Task description:
Give the records again in full, exactly as they appear.

Input data:
────────

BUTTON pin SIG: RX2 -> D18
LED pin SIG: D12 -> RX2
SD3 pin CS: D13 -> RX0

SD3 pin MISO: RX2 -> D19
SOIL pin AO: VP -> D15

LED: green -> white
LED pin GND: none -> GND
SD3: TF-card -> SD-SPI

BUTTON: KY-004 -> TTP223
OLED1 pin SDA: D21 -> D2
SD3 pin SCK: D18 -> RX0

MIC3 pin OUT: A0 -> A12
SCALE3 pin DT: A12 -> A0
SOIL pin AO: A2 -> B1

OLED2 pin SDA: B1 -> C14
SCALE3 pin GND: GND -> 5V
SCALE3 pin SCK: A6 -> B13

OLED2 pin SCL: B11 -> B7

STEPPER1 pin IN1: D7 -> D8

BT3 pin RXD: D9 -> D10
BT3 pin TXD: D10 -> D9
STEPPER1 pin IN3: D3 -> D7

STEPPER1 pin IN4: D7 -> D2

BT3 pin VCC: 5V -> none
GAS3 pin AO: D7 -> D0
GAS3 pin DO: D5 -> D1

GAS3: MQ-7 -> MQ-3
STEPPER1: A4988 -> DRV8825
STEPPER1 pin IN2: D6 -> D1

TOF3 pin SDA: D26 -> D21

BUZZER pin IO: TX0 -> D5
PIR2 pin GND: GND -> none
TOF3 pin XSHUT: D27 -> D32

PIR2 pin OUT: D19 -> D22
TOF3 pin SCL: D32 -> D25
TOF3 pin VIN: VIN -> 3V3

────────

Written solution:
BUTTON pin SIG: RX2 -> D18
LED pin SIG: D12 -> RX2
SD3 pin CS: D13 -> RX0

SD3 pin MISO: RX2 -> D19
SOIL pin AO: VP -> D15

LED: green -> white
LED pin GND: none -> GND
SD3: TF-card -> SD-SPI

BUTTON: KY-004 -> TTP223
OLED1 pin SDA: D21 -> D2
SD3 pin SCK: D18 -> RX0

MIC3 pin OUT: A0 -> A12
SCALE3 pin DT: A12 -> A0
SOIL pin AO: A2 -> B1

OLED2 pin SDA: B1 -> C14
SCALE3 pin GND: GND -> 5V
SCALE3 pin SCK: A6 -> B13

OLED2 pin SCL: B11 -> B7

STEPPER1 pin IN1: D7 -> D8

BT3 pin RXD: D9 -> D10
BT3 pin TXD: D10 -> D9
STEPPER1 pin IN3: D3 -> D7

STEPPER1 pin IN4: D7 -> D2

BT3 pin VCC: 5V -> none
GAS3 pin AO: D7 -> D0
GAS3 pin DO: D5 -> D1

GAS3: MQ-7 -> MQ-3
STEPPER1: A4988 -> DRV8825
STEPPER1 pin IN2: D6 -> D1

TOF3 pin SDA: D26 -> D21

BUZZER pin IO: TX0 -> D5
PIR2 pin GND: GND -> none
TOF3 pin XSHUT: D27 -> D32

PIR2 pin OUT: D19 -> D22
TOF3 pin SCL: D32 -> D25
TOF3 pin VIN: VIN -> 3V3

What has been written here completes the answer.